Provided records:
┌──

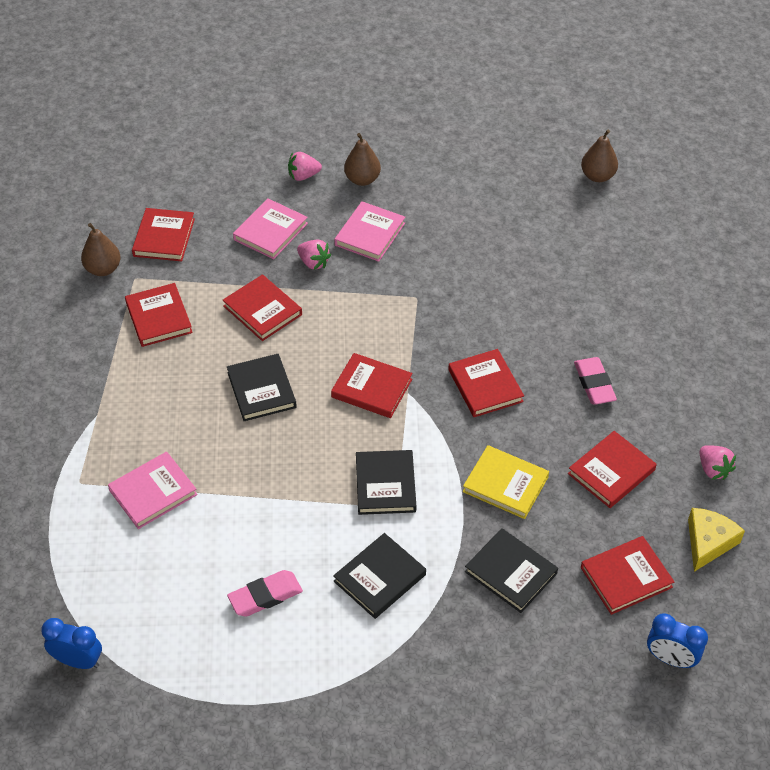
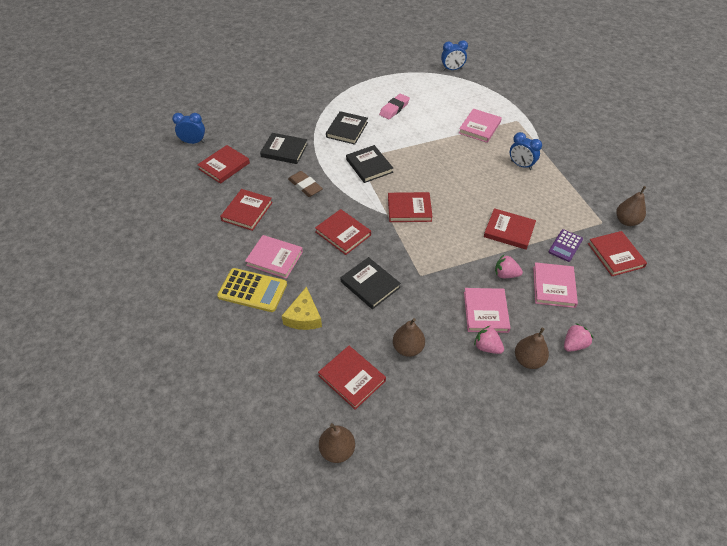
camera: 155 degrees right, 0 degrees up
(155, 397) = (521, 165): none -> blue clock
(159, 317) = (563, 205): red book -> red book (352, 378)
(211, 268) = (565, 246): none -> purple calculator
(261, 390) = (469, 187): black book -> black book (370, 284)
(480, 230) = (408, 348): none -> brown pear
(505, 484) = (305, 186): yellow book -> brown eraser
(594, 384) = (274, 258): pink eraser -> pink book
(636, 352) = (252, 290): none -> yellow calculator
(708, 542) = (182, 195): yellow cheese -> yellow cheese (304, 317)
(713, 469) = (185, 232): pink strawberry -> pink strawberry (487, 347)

└──
┌──

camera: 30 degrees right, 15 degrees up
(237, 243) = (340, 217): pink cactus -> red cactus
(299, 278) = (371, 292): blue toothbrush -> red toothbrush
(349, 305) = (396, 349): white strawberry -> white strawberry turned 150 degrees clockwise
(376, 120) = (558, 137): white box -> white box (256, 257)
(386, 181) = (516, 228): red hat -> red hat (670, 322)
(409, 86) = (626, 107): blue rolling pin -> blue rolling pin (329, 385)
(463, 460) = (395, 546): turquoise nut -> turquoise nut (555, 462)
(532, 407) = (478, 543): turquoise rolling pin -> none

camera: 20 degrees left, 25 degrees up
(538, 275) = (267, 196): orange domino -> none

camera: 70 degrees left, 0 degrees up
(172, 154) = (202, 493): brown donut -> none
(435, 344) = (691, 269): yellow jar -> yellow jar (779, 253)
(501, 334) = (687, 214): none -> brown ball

└──

Task objective:
Only the lines from the one containing "camera: 155 degrees right, 0 degrees up" through the one containing "(713, 469) = (185, 232): pink" are to be retyped, both boundary lines included, with no other material.

Your response:
camera: 155 degrees right, 0 degrees up
(155, 397) = (521, 165): none -> blue clock
(159, 317) = (563, 205): red book -> red book (352, 378)
(211, 268) = (565, 246): none -> purple calculator
(261, 390) = (469, 187): black book -> black book (370, 284)
(480, 230) = (408, 348): none -> brown pear
(505, 484) = (305, 186): yellow book -> brown eraser
(594, 384) = (274, 258): pink eraser -> pink book
(636, 352) = (252, 290): none -> yellow calculator
(708, 542) = (182, 195): yellow cheese -> yellow cheese (304, 317)
(713, 469) = (185, 232): pink strawberry -> pink strawberry (487, 347)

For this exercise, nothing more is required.